# Your objective:
Could every line of the data be copied out once more, exactly?

━━━━━ Supplied records ━━━━━

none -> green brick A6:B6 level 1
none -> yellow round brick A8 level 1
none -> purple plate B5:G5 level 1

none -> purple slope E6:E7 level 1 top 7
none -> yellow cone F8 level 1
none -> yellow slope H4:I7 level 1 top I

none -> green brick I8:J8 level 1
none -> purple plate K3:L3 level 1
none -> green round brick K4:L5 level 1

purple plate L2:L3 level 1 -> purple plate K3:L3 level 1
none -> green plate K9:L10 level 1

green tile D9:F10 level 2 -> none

━━━━━

# Exercise solution:
none -> green brick A6:B6 level 1
none -> yellow round brick A8 level 1
none -> purple plate B5:G5 level 1

none -> purple slope E6:E7 level 1 top 7
none -> yellow cone F8 level 1
none -> yellow slope H4:I7 level 1 top I

none -> green brick I8:J8 level 1
none -> purple plate K3:L3 level 1
none -> green round brick K4:L5 level 1

purple plate L2:L3 level 1 -> purple plate K3:L3 level 1
none -> green plate K9:L10 level 1

green tile D9:F10 level 2 -> none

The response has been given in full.